◆ **Structured diff data**
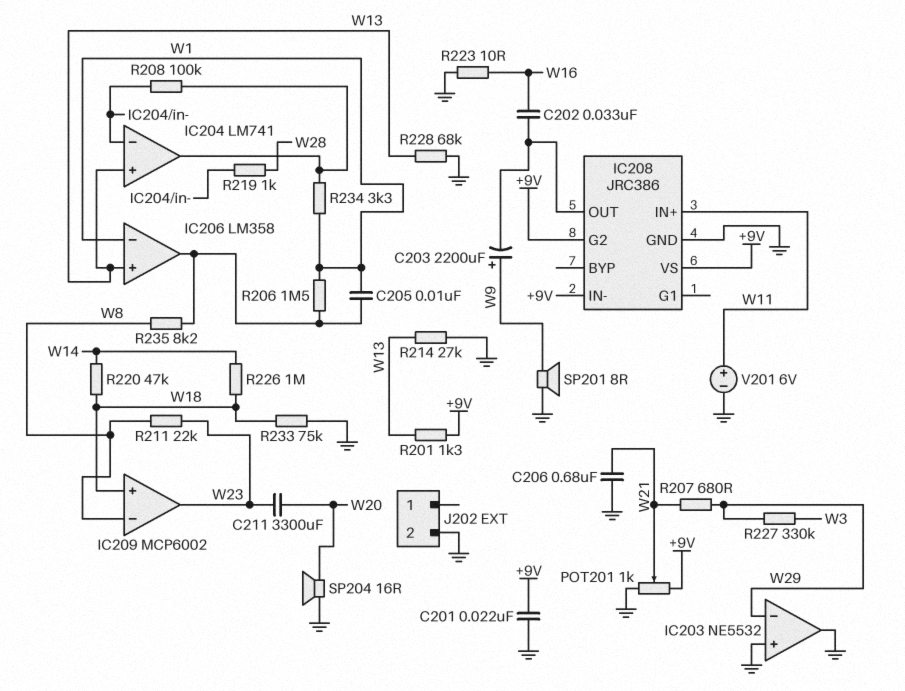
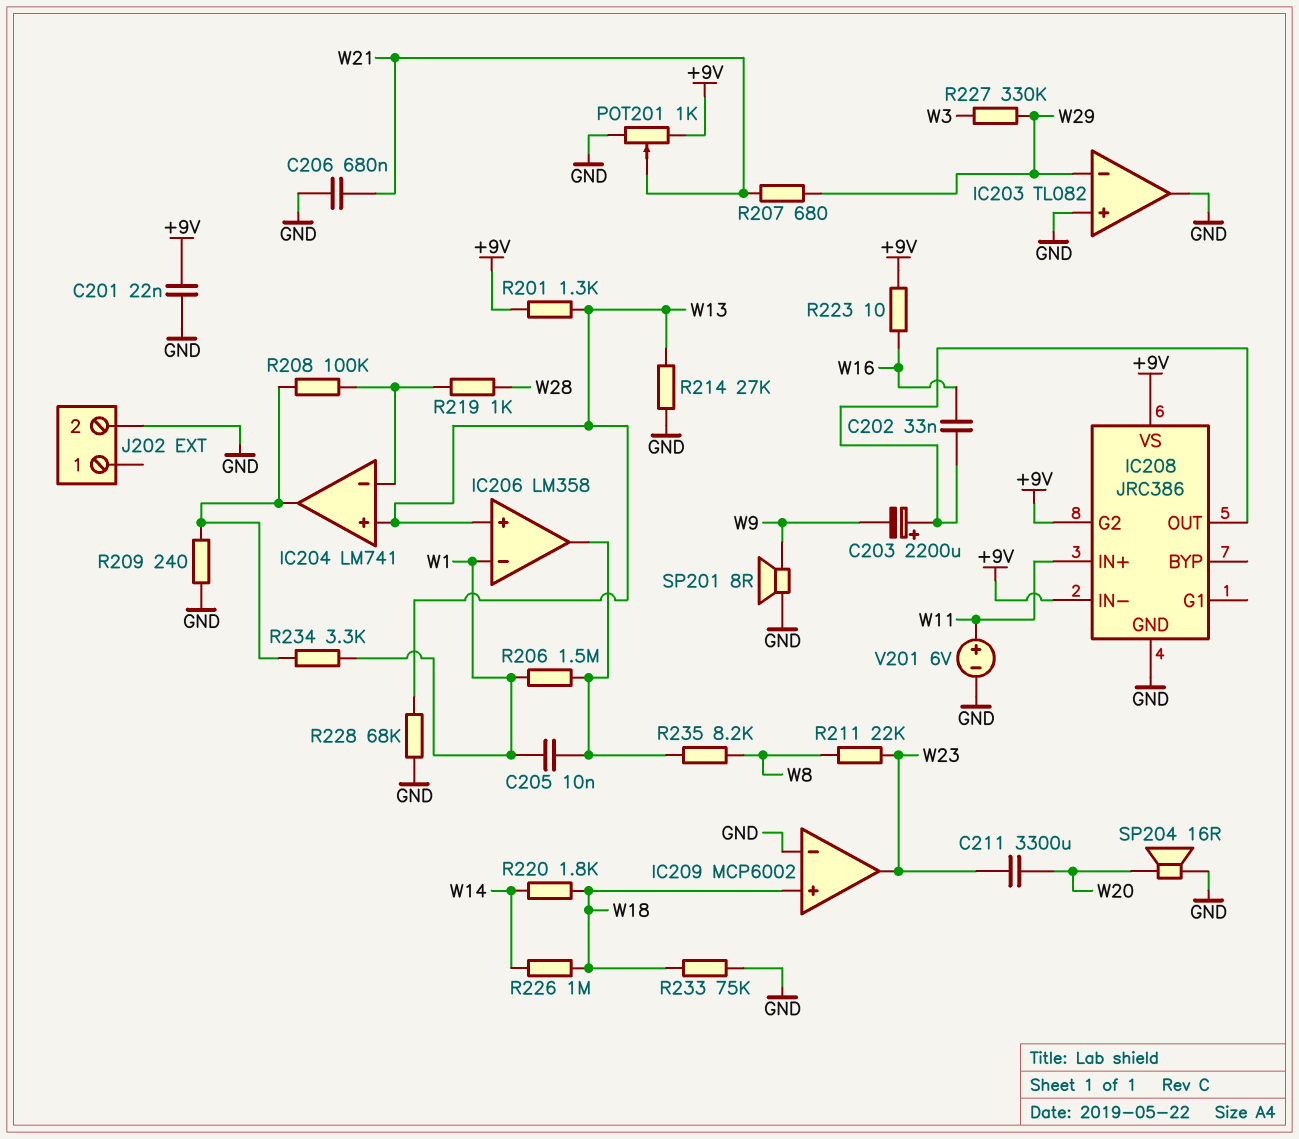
C203: 2200uF (plus W9, minus IC208/OUT) -> 2200uF (plus IC208/OUT, minus W9)
IC203: NE5532 -> TL082
IC209 pin in-: W8 -> GND
R209: none -> 240 (GND, IC204/out)
R220: 47k (W14, W18) -> 1.8k (W14, W18)
R223: 10 (GND, W16) -> 10 (+9V, W16)

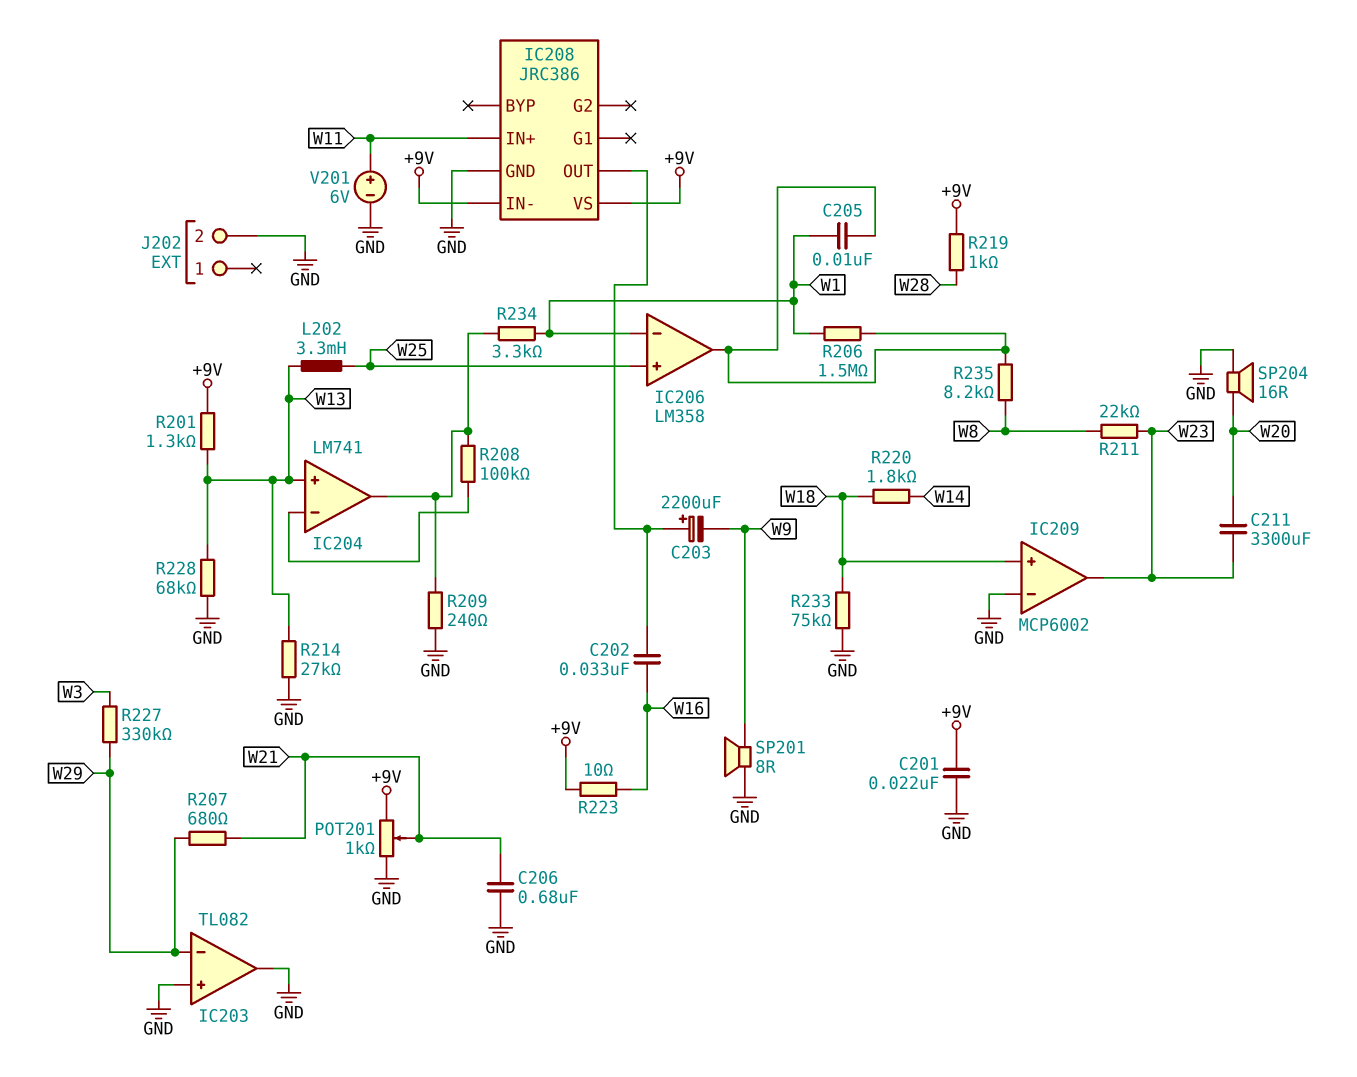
IC206 pin in+: W13 -> W25
IC208 pin G2: +9V -> none
L202: none -> 3.3mH (W13, W25)
R219: 1k (IC204/in-, W28) -> 1k (+9V, W28)
R226: 1M (W14, W18) -> none

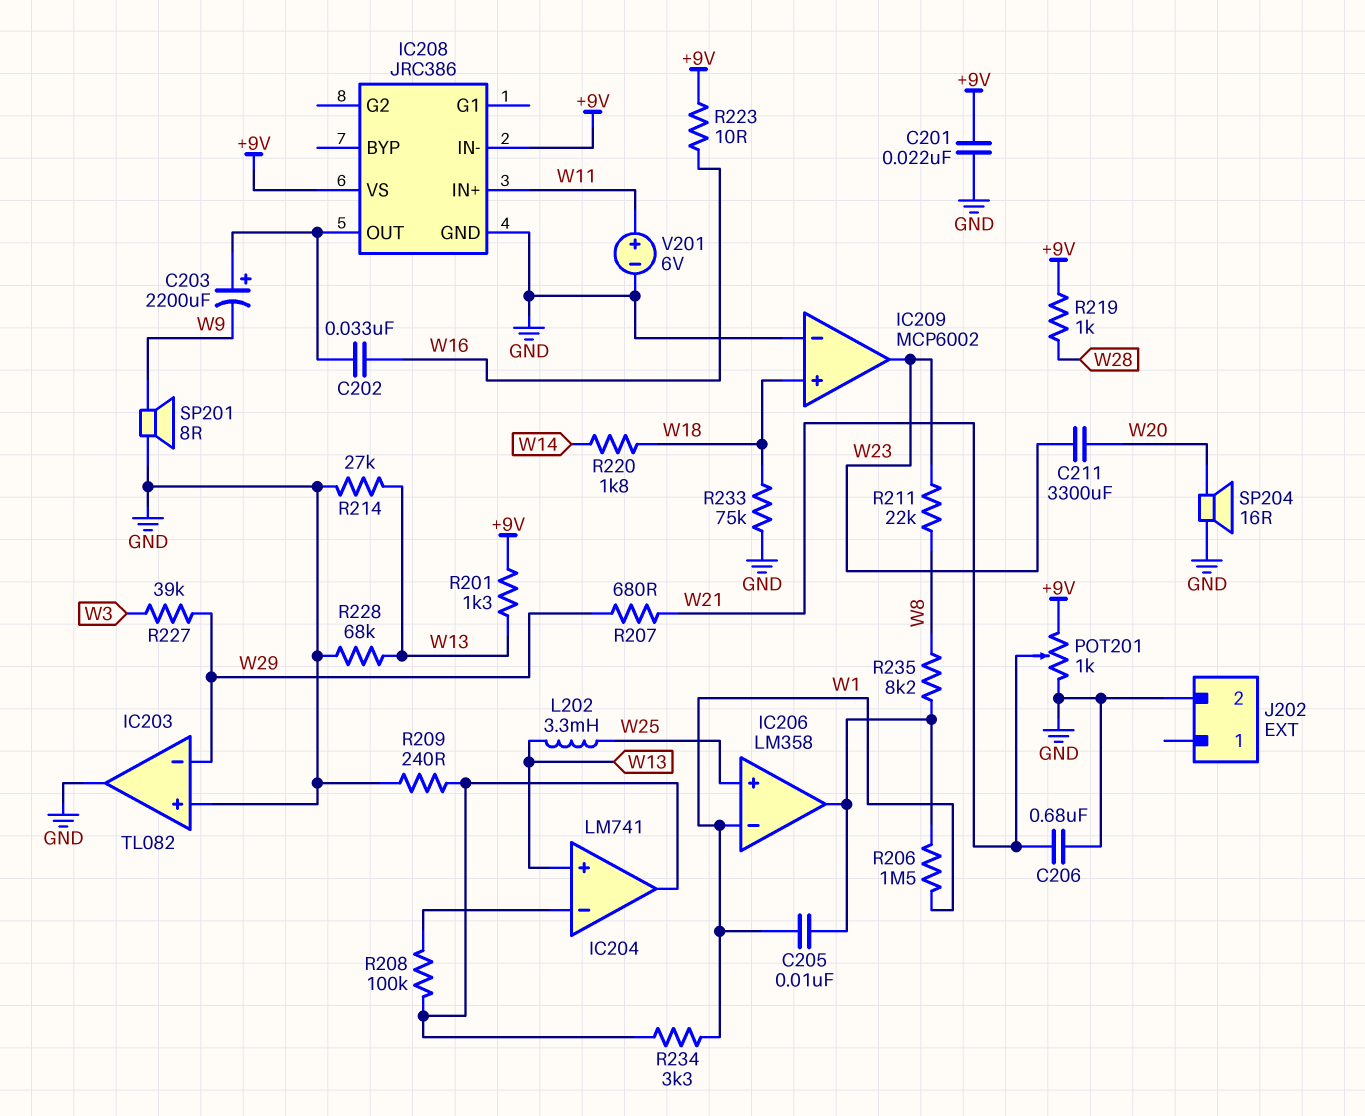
R227: 330k (W3, W29) -> 39k (W3, W29)

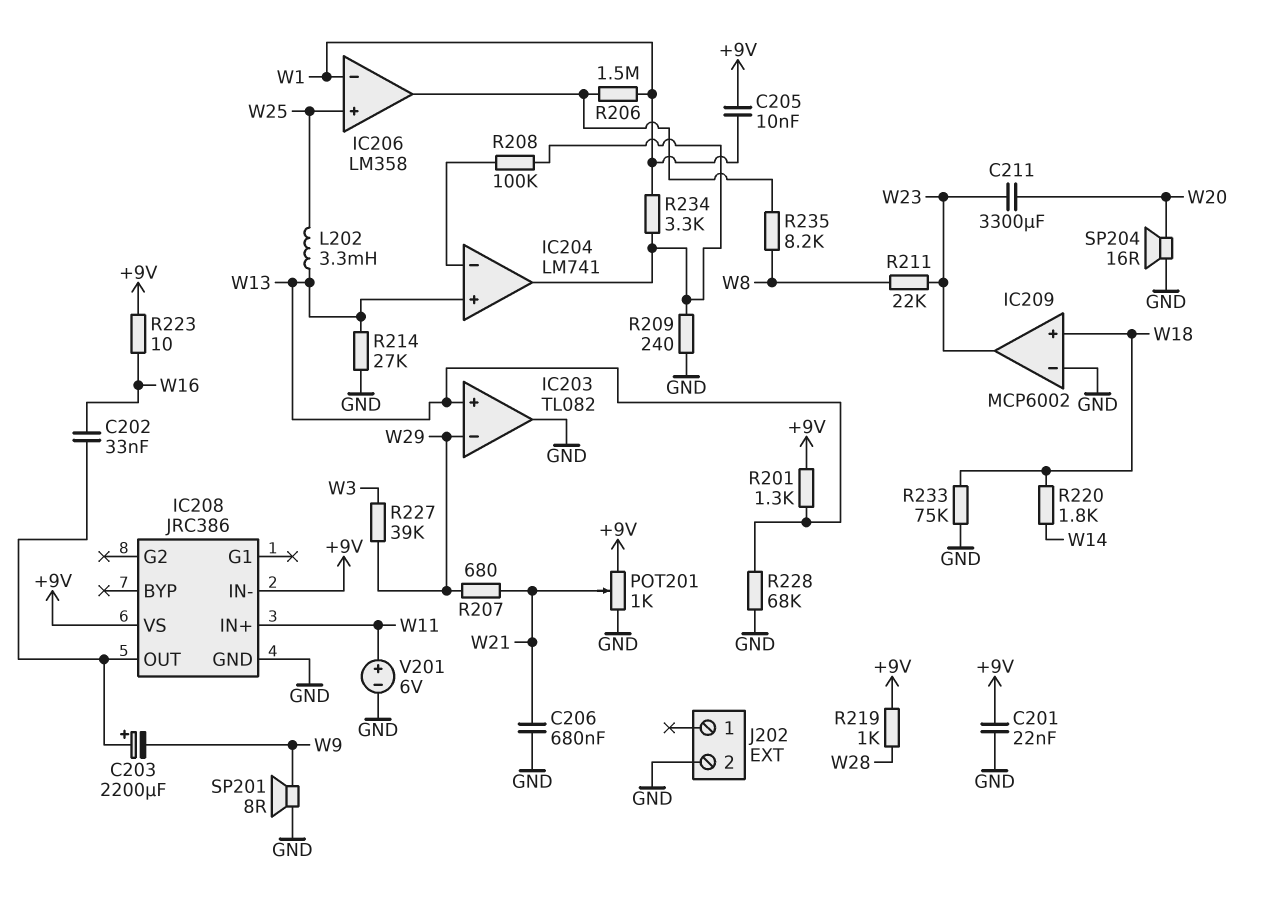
C205: 10nF (IC206/out, W1) -> 10nF (+9V, W1)
IC203 pin in+: GND -> W13

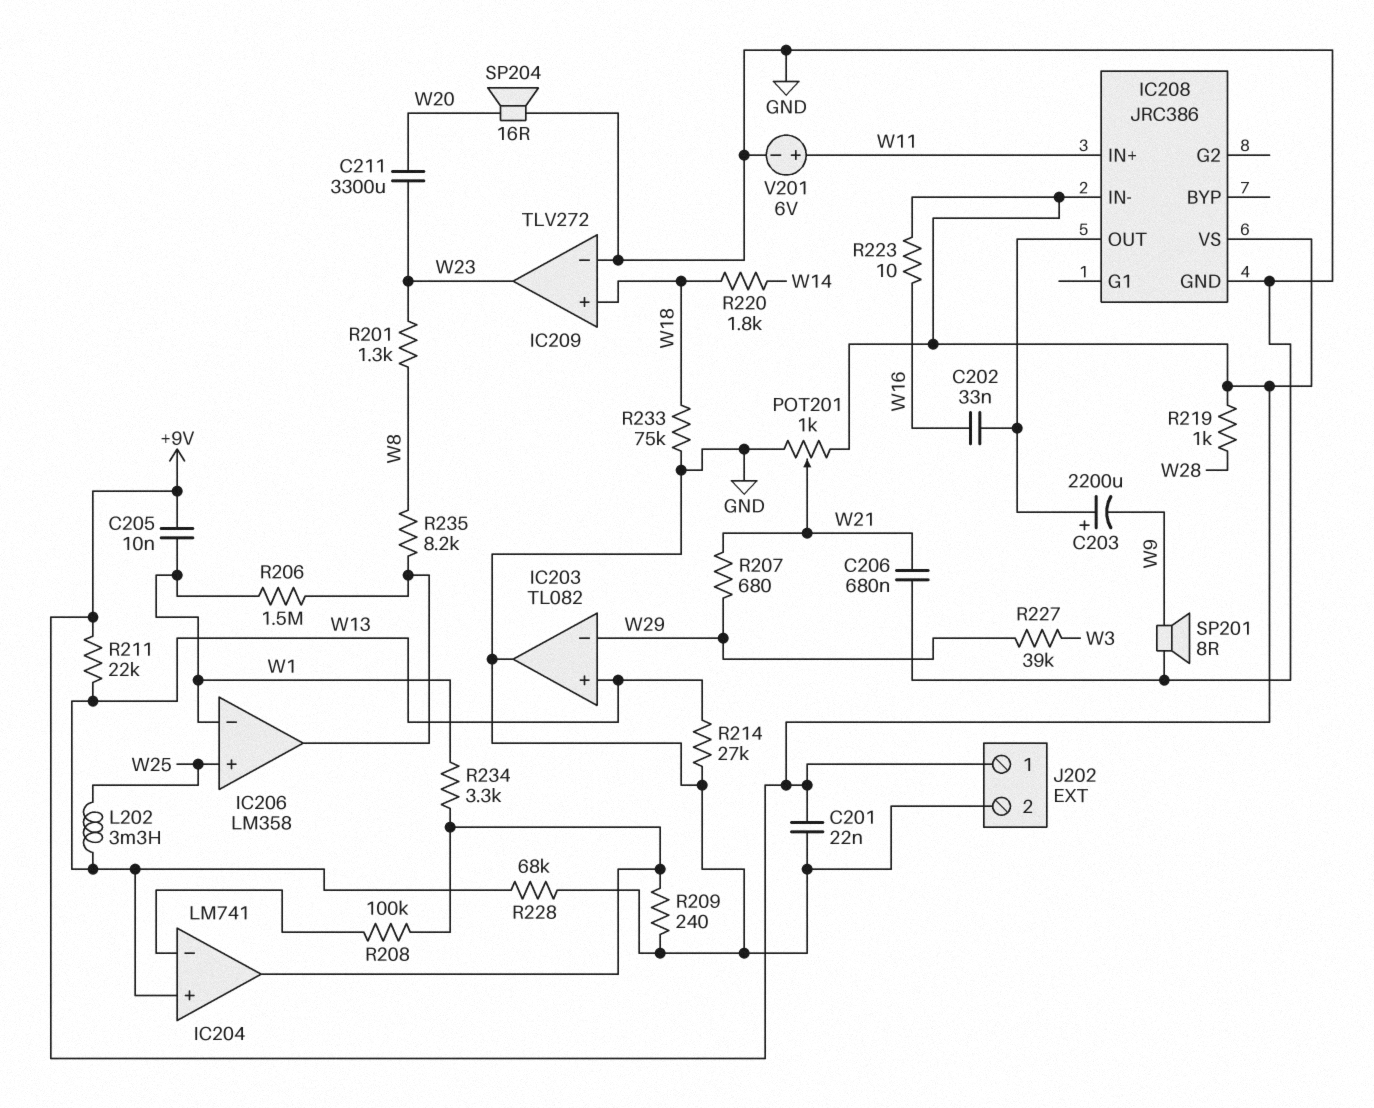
IC209: MCP6002 -> TLV272
J202 pin 1: none -> +9V
R201: 1.3k (+9V, W13) -> 1.3k (W8, W23)
R211: 22k (W8, W23) -> 22k (+9V, W13)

◆ **WHAT YOU NEED TO DO**
All lines from the one with "R209: none -> 240 (GND, IC204/out)" through the end of the records above must be reproduced exactly, both ends included, and the pictures must be left out.

◆ **SOLUTION TO THIS TASK**
R209: none -> 240 (GND, IC204/out)
R220: 47k (W14, W18) -> 1.8k (W14, W18)
R223: 10 (GND, W16) -> 10 (+9V, W16)

IC206 pin in+: W13 -> W25
IC208 pin G2: +9V -> none
L202: none -> 3.3mH (W13, W25)
R219: 1k (IC204/in-, W28) -> 1k (+9V, W28)
R226: 1M (W14, W18) -> none

R227: 330k (W3, W29) -> 39k (W3, W29)

C205: 10nF (IC206/out, W1) -> 10nF (+9V, W1)
IC203 pin in+: GND -> W13

IC209: MCP6002 -> TLV272
J202 pin 1: none -> +9V
R201: 1.3k (+9V, W13) -> 1.3k (W8, W23)
R211: 22k (W8, W23) -> 22k (+9V, W13)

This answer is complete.